(Beginning of Data under study)
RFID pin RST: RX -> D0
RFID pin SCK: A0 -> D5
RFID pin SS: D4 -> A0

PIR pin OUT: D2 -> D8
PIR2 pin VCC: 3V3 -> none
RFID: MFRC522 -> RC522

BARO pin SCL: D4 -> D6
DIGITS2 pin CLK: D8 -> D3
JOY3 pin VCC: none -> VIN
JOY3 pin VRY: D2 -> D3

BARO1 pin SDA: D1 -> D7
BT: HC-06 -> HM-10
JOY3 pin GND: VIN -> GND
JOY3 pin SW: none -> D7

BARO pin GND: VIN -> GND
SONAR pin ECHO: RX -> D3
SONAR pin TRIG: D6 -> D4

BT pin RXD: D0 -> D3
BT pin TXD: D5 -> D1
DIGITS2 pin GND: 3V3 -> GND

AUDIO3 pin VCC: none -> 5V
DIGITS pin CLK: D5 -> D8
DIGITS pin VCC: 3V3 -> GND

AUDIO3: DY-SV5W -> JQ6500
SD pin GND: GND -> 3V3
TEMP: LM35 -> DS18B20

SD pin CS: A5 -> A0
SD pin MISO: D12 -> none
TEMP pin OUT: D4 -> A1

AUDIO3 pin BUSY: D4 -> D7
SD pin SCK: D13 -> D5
(End of Data under study)
Please print exactly the lines from the one containing "SONAR pin TRIG: D6 -> D4" through the last line of the material.

SONAR pin TRIG: D6 -> D4

BT pin RXD: D0 -> D3
BT pin TXD: D5 -> D1
DIGITS2 pin GND: 3V3 -> GND

AUDIO3 pin VCC: none -> 5V
DIGITS pin CLK: D5 -> D8
DIGITS pin VCC: 3V3 -> GND

AUDIO3: DY-SV5W -> JQ6500
SD pin GND: GND -> 3V3
TEMP: LM35 -> DS18B20

SD pin CS: A5 -> A0
SD pin MISO: D12 -> none
TEMP pin OUT: D4 -> A1

AUDIO3 pin BUSY: D4 -> D7
SD pin SCK: D13 -> D5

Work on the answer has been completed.